▶ [WORK TO DO]:
Which lines in the records contain the string "kern"? Return each of them in full.

▶ [THE INPUT]:

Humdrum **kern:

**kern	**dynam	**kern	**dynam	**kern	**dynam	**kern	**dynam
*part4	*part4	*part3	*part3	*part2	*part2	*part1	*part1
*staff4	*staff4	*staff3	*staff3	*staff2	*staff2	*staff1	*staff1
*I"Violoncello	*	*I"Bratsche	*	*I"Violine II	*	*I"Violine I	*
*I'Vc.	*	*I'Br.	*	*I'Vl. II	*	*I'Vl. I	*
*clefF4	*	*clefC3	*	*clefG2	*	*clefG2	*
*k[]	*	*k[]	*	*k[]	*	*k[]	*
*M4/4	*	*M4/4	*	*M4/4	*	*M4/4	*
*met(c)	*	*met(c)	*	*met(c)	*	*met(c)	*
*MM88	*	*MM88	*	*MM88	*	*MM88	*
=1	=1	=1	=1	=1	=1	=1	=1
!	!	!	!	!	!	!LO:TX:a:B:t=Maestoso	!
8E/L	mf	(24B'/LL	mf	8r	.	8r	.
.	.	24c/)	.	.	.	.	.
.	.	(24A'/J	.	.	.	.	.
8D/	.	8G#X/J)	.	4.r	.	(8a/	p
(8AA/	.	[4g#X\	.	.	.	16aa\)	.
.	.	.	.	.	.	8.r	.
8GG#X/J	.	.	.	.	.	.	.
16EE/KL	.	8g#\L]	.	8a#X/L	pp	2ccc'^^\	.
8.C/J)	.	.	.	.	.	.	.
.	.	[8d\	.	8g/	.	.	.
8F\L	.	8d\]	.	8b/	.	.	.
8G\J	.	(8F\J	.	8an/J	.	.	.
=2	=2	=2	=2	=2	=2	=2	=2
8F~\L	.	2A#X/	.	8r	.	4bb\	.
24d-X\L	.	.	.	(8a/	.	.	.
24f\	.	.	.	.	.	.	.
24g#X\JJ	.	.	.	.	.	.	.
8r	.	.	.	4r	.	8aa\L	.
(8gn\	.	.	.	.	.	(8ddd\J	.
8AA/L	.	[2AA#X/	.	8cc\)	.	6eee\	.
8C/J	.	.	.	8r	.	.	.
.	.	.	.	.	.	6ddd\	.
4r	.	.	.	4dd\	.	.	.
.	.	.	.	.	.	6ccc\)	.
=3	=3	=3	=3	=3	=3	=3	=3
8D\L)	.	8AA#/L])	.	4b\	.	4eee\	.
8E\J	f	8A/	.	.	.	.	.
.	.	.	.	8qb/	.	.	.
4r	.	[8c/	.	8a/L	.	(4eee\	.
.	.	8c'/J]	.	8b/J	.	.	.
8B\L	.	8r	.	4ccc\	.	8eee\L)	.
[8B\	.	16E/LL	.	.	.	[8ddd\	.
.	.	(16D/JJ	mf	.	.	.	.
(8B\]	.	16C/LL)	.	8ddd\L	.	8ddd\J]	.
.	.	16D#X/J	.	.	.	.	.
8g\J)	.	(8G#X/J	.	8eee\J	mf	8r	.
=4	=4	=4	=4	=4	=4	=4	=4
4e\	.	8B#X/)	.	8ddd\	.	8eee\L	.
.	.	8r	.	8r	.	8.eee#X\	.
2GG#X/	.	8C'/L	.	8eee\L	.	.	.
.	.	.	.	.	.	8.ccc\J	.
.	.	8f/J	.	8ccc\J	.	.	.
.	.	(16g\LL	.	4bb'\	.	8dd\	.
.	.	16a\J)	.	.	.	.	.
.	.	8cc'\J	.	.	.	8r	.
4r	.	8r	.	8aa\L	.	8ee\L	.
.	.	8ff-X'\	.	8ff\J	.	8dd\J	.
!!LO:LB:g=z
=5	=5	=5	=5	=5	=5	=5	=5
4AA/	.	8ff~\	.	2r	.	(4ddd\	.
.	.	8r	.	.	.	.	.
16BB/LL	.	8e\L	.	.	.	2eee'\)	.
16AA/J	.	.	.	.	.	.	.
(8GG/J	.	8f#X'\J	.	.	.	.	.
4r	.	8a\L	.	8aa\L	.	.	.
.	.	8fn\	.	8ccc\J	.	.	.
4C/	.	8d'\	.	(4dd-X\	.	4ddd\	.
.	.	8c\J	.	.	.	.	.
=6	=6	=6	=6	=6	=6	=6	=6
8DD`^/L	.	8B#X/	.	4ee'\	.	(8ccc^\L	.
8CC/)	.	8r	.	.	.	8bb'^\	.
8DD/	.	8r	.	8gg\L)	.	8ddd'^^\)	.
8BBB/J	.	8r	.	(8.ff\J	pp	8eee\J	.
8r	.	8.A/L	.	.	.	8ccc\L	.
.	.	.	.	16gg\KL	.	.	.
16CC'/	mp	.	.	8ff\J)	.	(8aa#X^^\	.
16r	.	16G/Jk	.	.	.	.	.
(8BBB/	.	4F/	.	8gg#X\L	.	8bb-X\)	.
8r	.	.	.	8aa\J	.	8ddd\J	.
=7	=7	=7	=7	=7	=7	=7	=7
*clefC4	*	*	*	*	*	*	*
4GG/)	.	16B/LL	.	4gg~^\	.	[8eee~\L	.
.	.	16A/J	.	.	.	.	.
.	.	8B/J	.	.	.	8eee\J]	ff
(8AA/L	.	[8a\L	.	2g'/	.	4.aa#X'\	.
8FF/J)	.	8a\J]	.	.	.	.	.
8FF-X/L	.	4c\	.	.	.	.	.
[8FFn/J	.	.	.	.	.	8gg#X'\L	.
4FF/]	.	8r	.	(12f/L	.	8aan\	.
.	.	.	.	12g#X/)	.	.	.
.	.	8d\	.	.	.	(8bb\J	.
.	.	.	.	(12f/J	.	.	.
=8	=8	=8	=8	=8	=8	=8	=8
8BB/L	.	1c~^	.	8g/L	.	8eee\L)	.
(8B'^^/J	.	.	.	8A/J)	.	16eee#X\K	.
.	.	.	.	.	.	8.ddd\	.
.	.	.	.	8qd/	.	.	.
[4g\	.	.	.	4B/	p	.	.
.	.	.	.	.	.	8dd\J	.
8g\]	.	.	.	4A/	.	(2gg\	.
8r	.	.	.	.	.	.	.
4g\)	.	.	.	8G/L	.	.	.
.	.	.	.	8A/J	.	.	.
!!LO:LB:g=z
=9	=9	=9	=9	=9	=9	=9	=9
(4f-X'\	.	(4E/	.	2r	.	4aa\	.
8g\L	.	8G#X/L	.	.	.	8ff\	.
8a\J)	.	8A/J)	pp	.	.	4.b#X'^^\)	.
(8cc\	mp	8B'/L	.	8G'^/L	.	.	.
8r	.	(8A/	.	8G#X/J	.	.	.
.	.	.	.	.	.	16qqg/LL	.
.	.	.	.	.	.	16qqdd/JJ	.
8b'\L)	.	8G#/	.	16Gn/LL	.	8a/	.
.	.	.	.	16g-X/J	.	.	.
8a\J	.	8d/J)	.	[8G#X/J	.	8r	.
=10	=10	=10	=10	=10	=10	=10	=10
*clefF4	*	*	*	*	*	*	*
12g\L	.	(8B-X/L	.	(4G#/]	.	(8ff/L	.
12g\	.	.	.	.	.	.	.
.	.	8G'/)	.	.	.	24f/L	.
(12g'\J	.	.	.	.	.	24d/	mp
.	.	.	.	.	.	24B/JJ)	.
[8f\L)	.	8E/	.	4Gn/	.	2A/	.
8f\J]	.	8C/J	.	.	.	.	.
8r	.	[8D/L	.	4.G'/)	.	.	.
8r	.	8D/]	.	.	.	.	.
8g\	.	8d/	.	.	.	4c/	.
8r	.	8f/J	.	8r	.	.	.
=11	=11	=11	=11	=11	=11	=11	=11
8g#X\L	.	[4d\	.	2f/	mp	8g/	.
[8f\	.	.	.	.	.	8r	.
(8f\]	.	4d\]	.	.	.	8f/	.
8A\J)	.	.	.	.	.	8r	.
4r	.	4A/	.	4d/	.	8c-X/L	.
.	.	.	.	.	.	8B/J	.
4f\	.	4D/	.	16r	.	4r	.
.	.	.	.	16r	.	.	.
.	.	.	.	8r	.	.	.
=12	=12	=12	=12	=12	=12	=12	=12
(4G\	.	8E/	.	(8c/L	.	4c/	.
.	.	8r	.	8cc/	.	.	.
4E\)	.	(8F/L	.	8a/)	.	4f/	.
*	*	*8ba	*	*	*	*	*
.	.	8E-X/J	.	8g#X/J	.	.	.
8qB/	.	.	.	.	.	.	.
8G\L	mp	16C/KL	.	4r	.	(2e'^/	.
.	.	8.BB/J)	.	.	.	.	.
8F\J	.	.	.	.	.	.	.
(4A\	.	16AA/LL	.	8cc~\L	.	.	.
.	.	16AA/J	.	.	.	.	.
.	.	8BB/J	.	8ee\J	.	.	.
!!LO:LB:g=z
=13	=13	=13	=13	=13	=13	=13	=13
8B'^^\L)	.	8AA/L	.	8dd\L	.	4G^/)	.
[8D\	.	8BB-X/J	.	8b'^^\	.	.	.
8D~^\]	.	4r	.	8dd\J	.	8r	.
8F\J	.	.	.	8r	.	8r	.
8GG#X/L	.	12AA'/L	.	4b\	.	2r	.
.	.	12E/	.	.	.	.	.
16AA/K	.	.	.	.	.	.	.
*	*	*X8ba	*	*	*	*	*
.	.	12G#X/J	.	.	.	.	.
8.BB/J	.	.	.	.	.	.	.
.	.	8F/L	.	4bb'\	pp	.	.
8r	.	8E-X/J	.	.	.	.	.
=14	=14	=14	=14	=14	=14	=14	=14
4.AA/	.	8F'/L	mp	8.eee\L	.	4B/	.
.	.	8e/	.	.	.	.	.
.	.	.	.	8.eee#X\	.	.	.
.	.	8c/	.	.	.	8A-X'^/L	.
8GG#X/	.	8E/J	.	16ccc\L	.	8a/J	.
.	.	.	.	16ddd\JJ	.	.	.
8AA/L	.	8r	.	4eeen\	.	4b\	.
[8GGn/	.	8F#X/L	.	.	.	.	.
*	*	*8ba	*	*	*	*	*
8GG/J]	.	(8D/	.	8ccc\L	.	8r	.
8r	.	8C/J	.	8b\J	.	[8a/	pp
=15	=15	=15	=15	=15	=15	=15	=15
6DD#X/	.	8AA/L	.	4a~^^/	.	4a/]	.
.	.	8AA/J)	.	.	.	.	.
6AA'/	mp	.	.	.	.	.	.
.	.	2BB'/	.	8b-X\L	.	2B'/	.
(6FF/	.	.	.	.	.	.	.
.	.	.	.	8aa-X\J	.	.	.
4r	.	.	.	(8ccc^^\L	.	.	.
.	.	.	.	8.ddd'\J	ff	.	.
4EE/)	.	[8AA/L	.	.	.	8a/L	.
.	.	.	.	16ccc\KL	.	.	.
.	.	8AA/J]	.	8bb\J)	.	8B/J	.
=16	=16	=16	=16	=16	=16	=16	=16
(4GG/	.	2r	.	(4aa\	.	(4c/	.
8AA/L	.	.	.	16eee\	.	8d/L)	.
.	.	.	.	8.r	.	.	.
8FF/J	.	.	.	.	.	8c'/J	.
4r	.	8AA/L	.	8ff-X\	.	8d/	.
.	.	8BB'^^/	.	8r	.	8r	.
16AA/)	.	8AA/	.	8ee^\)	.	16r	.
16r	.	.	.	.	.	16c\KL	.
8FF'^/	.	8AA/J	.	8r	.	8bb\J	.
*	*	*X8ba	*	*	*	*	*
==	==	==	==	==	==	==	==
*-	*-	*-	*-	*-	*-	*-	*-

▶ [FULL RESPONSE]:
Humdrum **kern:
**kern	**dynam	**kern	**dynam	**kern	**dynam	**kern	**dynam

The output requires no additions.